• TASK DATA:
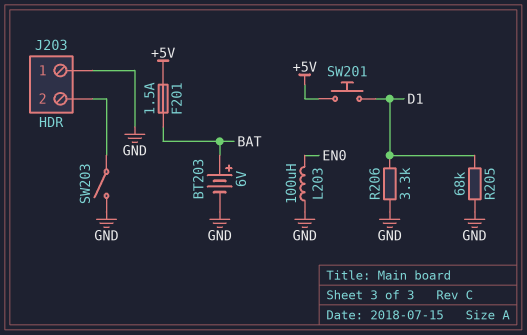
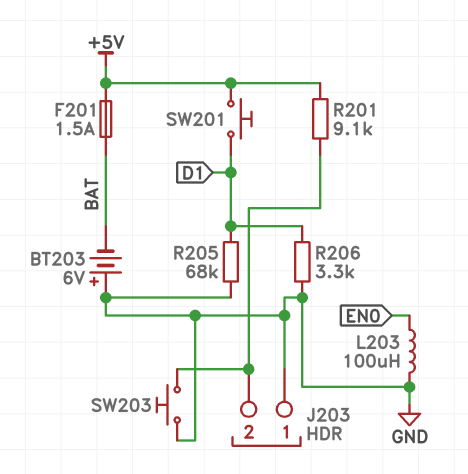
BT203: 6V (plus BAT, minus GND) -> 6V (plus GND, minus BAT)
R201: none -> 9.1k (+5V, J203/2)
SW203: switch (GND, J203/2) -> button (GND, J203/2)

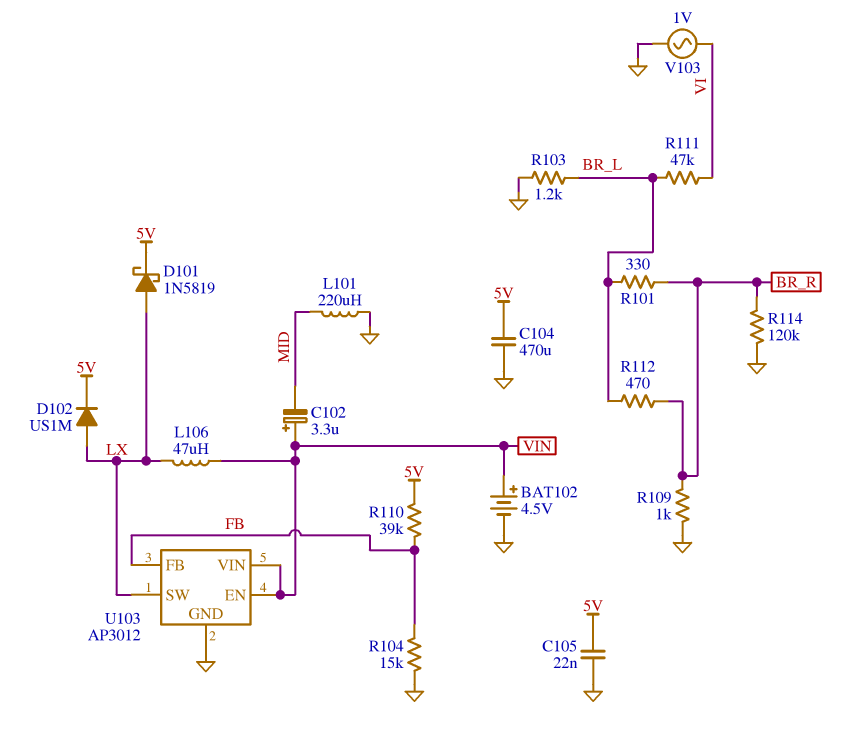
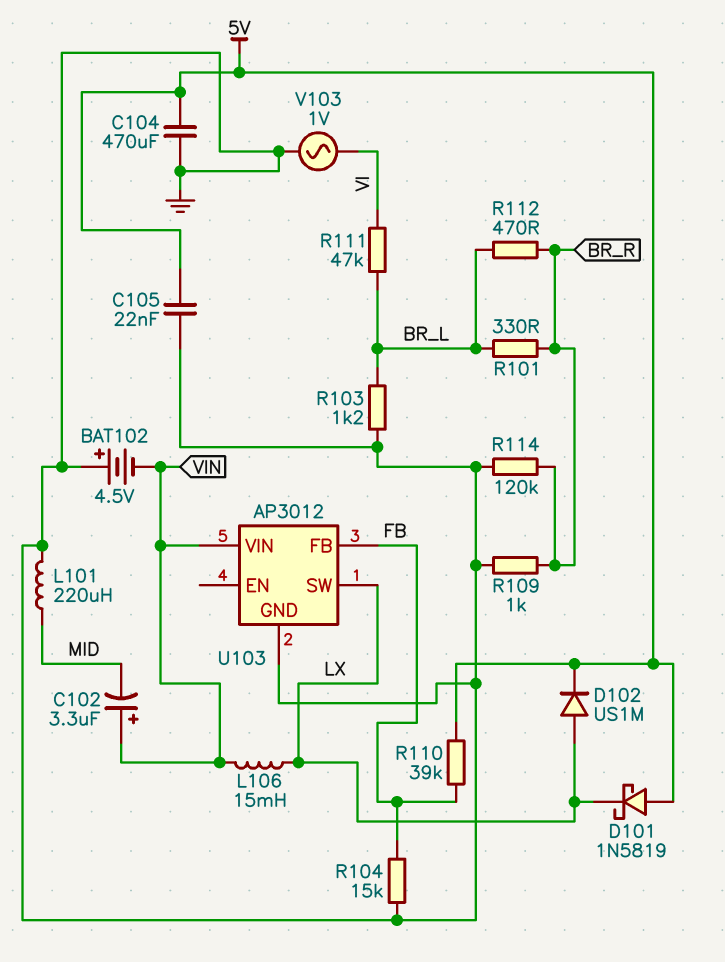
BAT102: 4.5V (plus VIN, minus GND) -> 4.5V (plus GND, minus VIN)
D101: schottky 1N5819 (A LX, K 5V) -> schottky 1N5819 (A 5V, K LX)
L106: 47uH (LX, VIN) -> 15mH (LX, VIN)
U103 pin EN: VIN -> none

• DIRECTIONS FOR THIS TASK:
Starting at the line that contains "D101: schottky 1N5819", retype every line through the end of the records exactly, and nothing else.

• RESPONSE:
D101: schottky 1N5819 (A LX, K 5V) -> schottky 1N5819 (A 5V, K LX)
L106: 47uH (LX, VIN) -> 15mH (LX, VIN)
U103 pin EN: VIN -> none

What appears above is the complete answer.